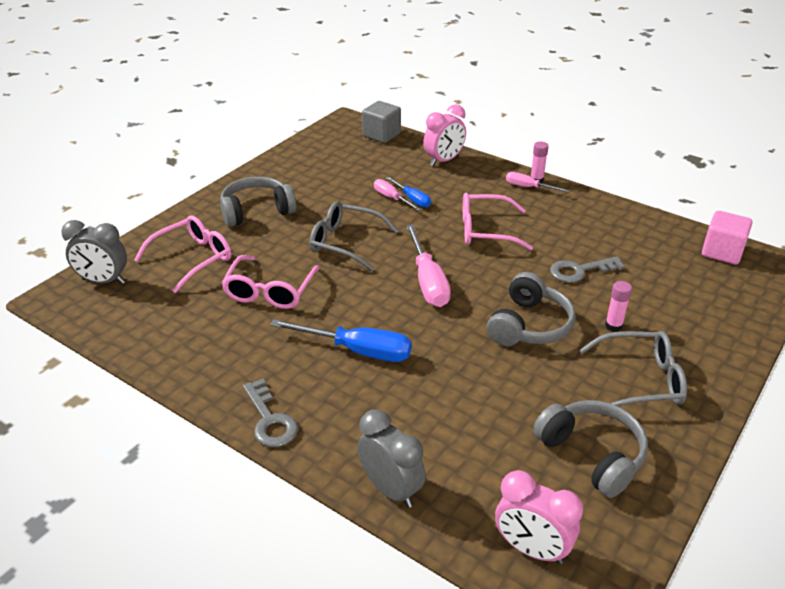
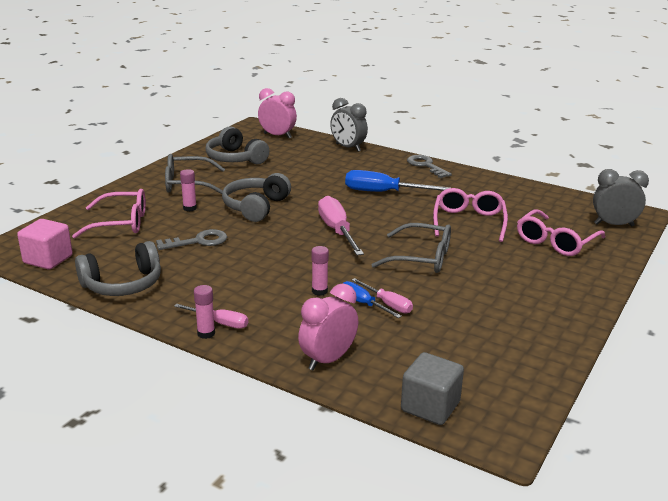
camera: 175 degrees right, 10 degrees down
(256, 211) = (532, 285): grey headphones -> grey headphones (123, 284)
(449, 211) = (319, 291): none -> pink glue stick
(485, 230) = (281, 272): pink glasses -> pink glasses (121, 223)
---
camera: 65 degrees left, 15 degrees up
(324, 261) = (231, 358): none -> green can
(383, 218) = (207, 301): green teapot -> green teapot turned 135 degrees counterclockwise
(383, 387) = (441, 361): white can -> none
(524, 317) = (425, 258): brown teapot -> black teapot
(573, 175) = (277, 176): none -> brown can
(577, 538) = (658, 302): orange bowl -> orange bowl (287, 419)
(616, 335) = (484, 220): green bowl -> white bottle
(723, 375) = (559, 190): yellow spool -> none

### What is expected
Could you restate, word for word, the lines above from the one with "(324, 261) = (231, 358): none -> green can" to the one with "(723, 375) = (559, 190): yellow spool -> none", both included?

### Output of the task
(324, 261) = (231, 358): none -> green can
(383, 218) = (207, 301): green teapot -> green teapot turned 135 degrees counterclockwise
(383, 387) = (441, 361): white can -> none
(524, 317) = (425, 258): brown teapot -> black teapot
(573, 175) = (277, 176): none -> brown can
(577, 538) = (658, 302): orange bowl -> orange bowl (287, 419)
(616, 335) = (484, 220): green bowl -> white bottle
(723, 375) = (559, 190): yellow spool -> none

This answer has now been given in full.